▶ [Supplied material]:
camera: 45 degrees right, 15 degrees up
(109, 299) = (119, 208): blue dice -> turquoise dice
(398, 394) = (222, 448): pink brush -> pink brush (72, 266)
---
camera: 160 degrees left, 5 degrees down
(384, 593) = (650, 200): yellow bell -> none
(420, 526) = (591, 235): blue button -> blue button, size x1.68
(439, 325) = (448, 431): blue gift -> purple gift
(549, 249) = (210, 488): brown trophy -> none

▶ [Instructions to follow]: When a line of the records includes "none", that line belongs in the answer.

▶ [Result of this task]:
(384, 593) = (650, 200): yellow bell -> none
(549, 249) = (210, 488): brown trophy -> none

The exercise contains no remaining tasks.